-- begin Material --
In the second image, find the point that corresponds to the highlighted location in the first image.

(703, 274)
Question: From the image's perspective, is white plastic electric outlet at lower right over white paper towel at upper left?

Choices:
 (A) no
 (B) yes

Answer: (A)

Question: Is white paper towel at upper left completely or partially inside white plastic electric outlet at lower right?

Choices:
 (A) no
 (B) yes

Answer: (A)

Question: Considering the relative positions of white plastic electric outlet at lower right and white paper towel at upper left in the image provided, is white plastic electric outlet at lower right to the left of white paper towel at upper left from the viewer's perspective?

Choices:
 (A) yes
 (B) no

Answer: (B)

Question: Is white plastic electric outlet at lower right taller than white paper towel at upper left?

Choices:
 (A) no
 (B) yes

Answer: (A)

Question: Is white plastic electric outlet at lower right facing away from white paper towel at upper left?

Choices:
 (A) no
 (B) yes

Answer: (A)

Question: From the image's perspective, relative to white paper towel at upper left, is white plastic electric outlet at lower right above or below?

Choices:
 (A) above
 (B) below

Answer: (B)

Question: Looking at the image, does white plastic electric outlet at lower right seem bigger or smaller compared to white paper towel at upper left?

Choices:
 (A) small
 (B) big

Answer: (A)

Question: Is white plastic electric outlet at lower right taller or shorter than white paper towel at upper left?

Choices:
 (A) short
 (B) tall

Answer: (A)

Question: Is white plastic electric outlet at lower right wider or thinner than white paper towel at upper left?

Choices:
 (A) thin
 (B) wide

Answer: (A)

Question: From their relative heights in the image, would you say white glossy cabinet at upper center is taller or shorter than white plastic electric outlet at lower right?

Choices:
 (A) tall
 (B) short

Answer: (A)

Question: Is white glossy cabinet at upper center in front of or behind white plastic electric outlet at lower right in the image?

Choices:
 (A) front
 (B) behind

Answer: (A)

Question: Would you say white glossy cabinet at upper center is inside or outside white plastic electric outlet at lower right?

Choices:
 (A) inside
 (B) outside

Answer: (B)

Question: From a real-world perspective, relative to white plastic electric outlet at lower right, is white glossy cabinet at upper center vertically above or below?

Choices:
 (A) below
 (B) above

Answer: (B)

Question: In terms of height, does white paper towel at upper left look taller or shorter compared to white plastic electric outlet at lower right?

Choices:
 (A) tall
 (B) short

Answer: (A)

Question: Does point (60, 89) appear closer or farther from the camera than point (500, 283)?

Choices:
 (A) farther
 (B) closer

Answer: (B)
-- end Material --
#### Given problem:
Copy out every line of the items above word for word, changing nothing.

#### The answer:
In the second image, find the point that corresponds to the highlighted location in the first image.

(703, 274)
Question: From the image's perspective, is white plastic electric outlet at lower right over white paper towel at upper left?

Choices:
 (A) no
 (B) yes

Answer: (A)

Question: Is white paper towel at upper left completely or partially inside white plastic electric outlet at lower right?

Choices:
 (A) no
 (B) yes

Answer: (A)

Question: Considering the relative positions of white plastic electric outlet at lower right and white paper towel at upper left in the image provided, is white plastic electric outlet at lower right to the left of white paper towel at upper left from the viewer's perspective?

Choices:
 (A) yes
 (B) no

Answer: (B)

Question: Is white plastic electric outlet at lower right taller than white paper towel at upper left?

Choices:
 (A) no
 (B) yes

Answer: (A)

Question: Is white plastic electric outlet at lower right facing away from white paper towel at upper left?

Choices:
 (A) no
 (B) yes

Answer: (A)

Question: From the image's perspective, relative to white paper towel at upper left, is white plastic electric outlet at lower right above or below?

Choices:
 (A) above
 (B) below

Answer: (B)

Question: Looking at the image, does white plastic electric outlet at lower right seem bigger or smaller compared to white paper towel at upper left?

Choices:
 (A) small
 (B) big

Answer: (A)

Question: Is white plastic electric outlet at lower right taller or shorter than white paper towel at upper left?

Choices:
 (A) short
 (B) tall

Answer: (A)

Question: Is white plastic electric outlet at lower right wider or thinner than white paper towel at upper left?

Choices:
 (A) thin
 (B) wide

Answer: (A)

Question: From their relative heights in the image, would you say white glossy cabinet at upper center is taller or shorter than white plastic electric outlet at lower right?

Choices:
 (A) tall
 (B) short

Answer: (A)

Question: Is white glossy cabinet at upper center in front of or behind white plastic electric outlet at lower right in the image?

Choices:
 (A) front
 (B) behind

Answer: (A)

Question: Would you say white glossy cabinet at upper center is inside or outside white plastic electric outlet at lower right?

Choices:
 (A) inside
 (B) outside

Answer: (B)

Question: From a real-world perspective, relative to white plastic electric outlet at lower right, is white glossy cabinet at upper center vertically above or below?

Choices:
 (A) below
 (B) above

Answer: (B)

Question: In terms of height, does white paper towel at upper left look taller or shorter compared to white plastic electric outlet at lower right?

Choices:
 (A) tall
 (B) short

Answer: (A)

Question: Does point (60, 89) appear closer or farther from the camera than point (500, 283)?

Choices:
 (A) farther
 (B) closer

Answer: (B)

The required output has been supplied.